__Exercise data__:
##########
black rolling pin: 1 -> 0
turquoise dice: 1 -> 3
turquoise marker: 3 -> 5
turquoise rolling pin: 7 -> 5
##########
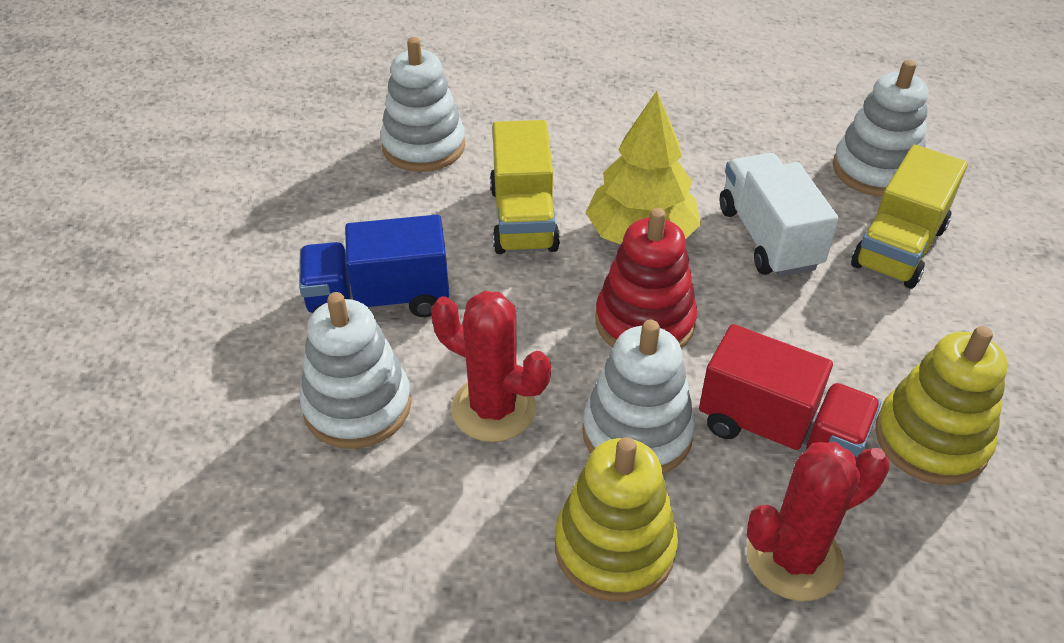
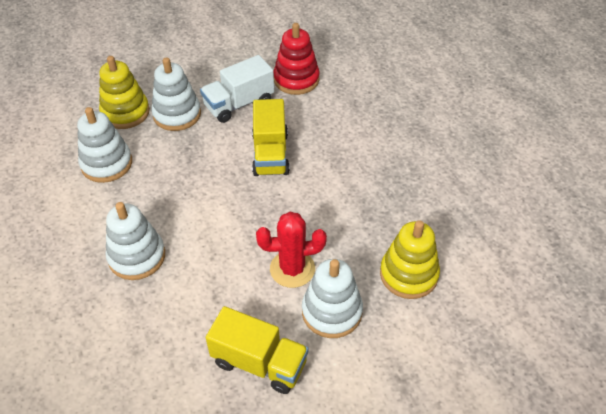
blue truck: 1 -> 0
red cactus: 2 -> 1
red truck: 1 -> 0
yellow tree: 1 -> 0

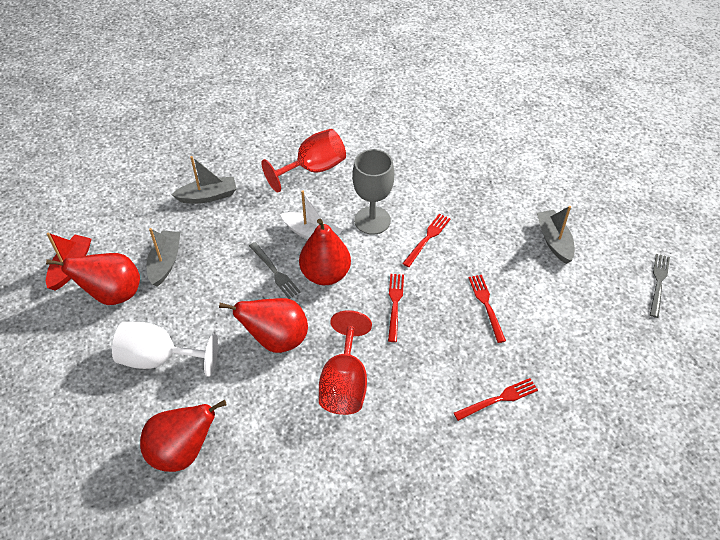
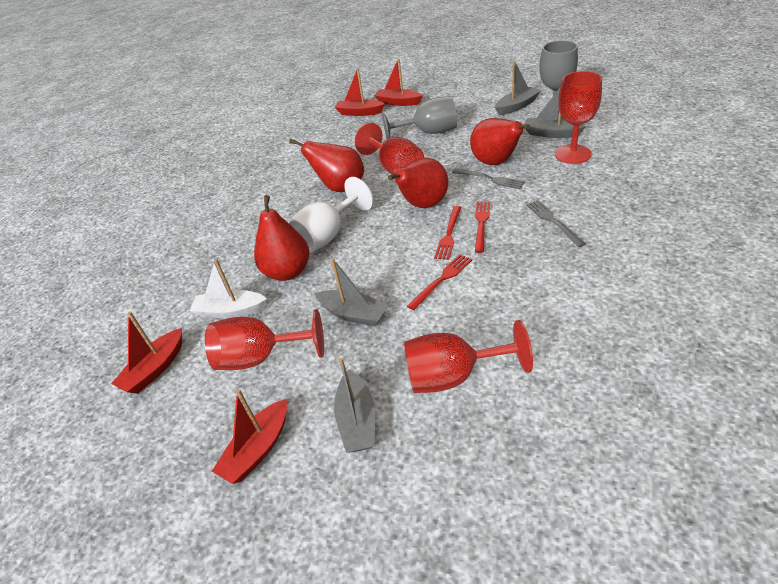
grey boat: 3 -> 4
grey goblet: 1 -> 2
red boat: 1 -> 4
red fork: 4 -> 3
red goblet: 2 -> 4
##########
The response must hold only the lines above from the line with "grey boat: 3 -> 4" through the line with "red goblet: 2 -> 4", each copied exactly, both ends kept.

__Answer to this exercise__:
grey boat: 3 -> 4
grey goblet: 1 -> 2
red boat: 1 -> 4
red fork: 4 -> 3
red goblet: 2 -> 4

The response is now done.